**Task to complete**: Please repeat word for word the line containing "spinning top (white) 474" and every following line up to and including the last one below, pictures excluded.

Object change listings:
Segment Open

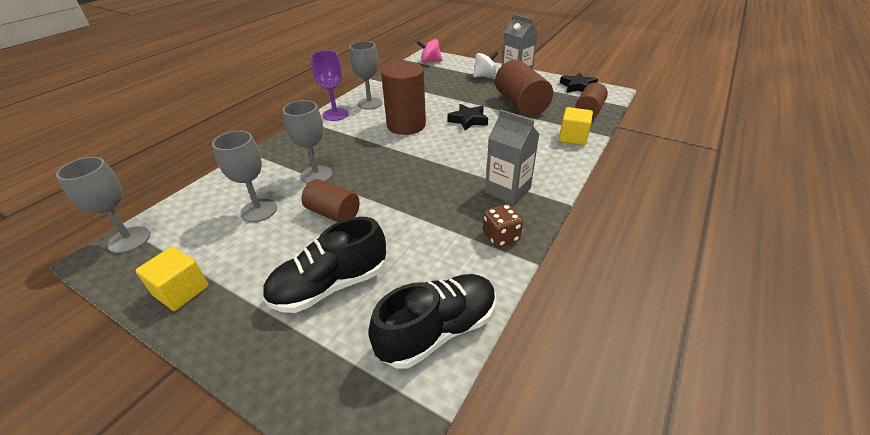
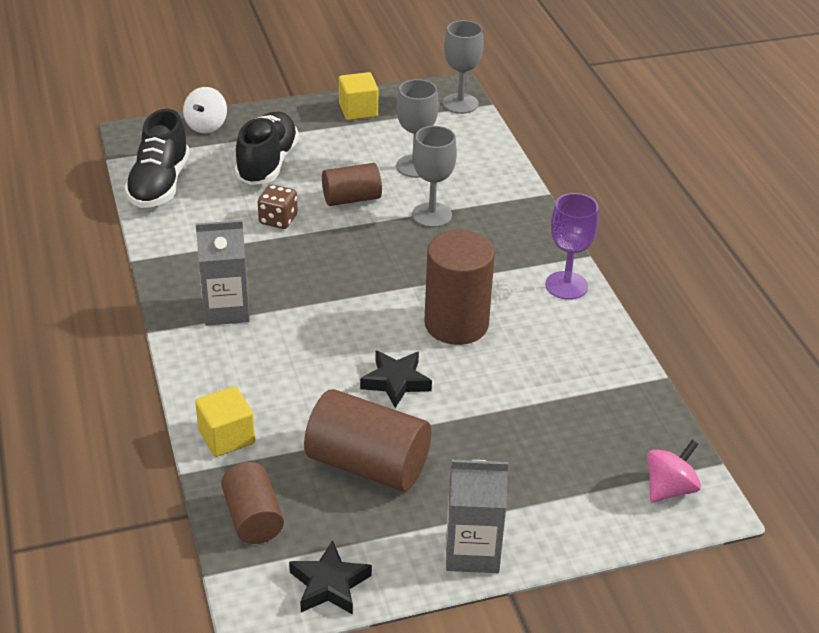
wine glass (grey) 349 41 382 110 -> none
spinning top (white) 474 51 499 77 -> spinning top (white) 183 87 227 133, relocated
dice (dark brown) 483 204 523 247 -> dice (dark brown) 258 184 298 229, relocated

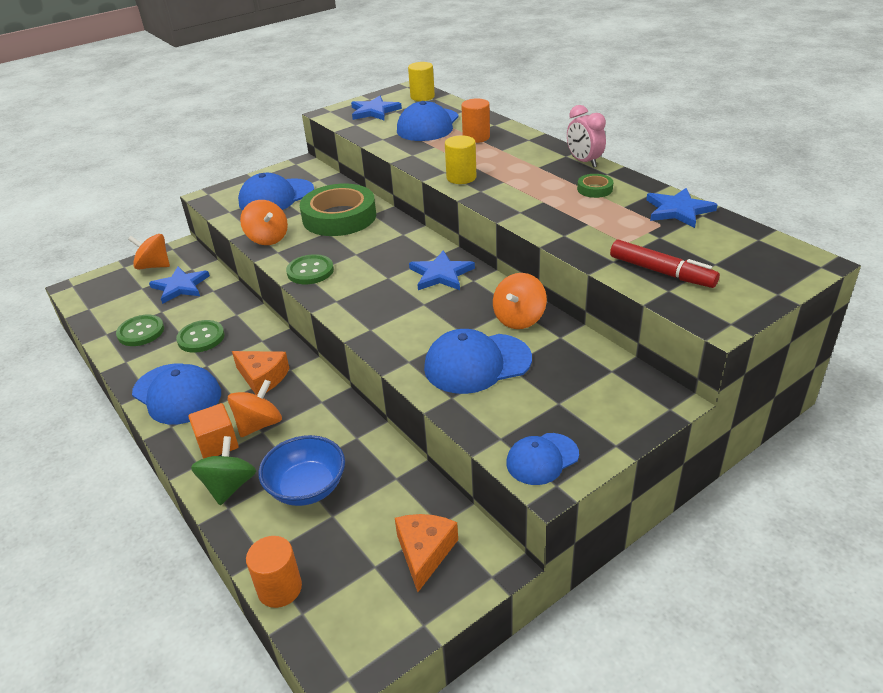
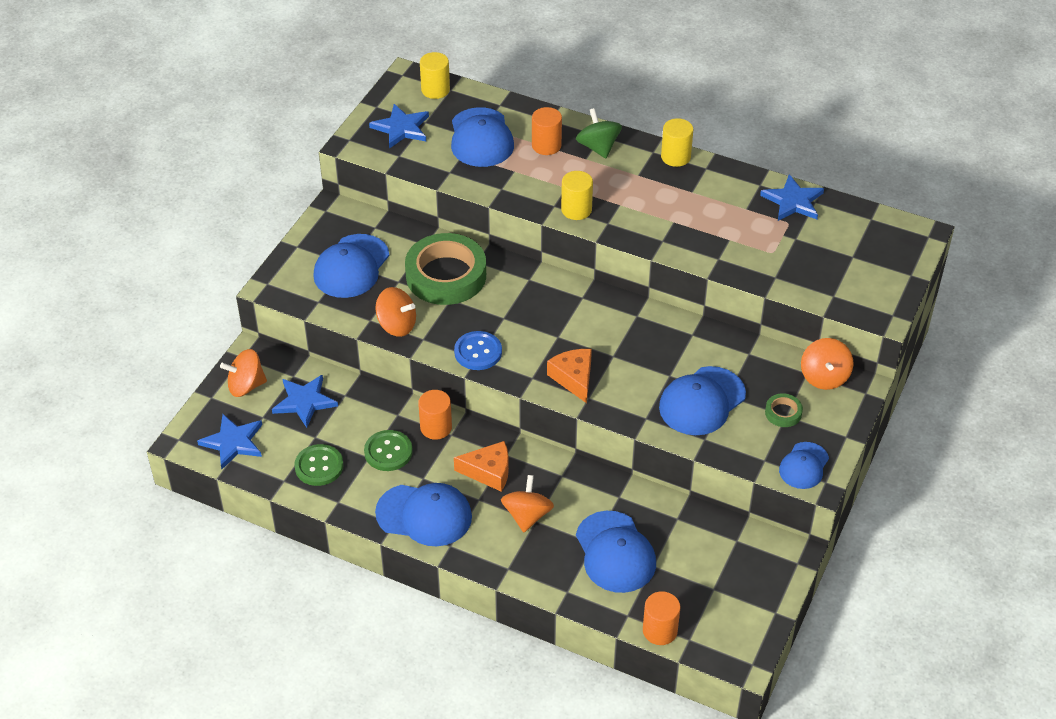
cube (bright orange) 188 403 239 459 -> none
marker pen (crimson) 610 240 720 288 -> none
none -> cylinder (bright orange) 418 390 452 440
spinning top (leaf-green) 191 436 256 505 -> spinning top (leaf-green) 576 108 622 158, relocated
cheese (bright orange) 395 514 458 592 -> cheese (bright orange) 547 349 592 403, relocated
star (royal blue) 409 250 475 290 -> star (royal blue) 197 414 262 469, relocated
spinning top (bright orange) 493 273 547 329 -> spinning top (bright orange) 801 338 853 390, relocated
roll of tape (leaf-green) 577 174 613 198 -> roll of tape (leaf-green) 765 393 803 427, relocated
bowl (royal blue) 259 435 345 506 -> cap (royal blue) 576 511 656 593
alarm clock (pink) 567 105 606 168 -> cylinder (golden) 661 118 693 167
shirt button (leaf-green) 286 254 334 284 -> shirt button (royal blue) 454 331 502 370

Segment Closed

**Written response**:
spinning top (white) 474 51 499 77 -> spinning top (white) 183 87 227 133, relocated
dice (dark brown) 483 204 523 247 -> dice (dark brown) 258 184 298 229, relocated

cube (bright orange) 188 403 239 459 -> none
marker pen (crimson) 610 240 720 288 -> none
none -> cylinder (bright orange) 418 390 452 440
spinning top (leaf-green) 191 436 256 505 -> spinning top (leaf-green) 576 108 622 158, relocated
cheese (bright orange) 395 514 458 592 -> cheese (bright orange) 547 349 592 403, relocated
star (royal blue) 409 250 475 290 -> star (royal blue) 197 414 262 469, relocated
spinning top (bright orange) 493 273 547 329 -> spinning top (bright orange) 801 338 853 390, relocated
roll of tape (leaf-green) 577 174 613 198 -> roll of tape (leaf-green) 765 393 803 427, relocated
bowl (royal blue) 259 435 345 506 -> cap (royal blue) 576 511 656 593
alarm clock (pink) 567 105 606 168 -> cylinder (golden) 661 118 693 167
shirt button (leaf-green) 286 254 334 284 -> shirt button (royal blue) 454 331 502 370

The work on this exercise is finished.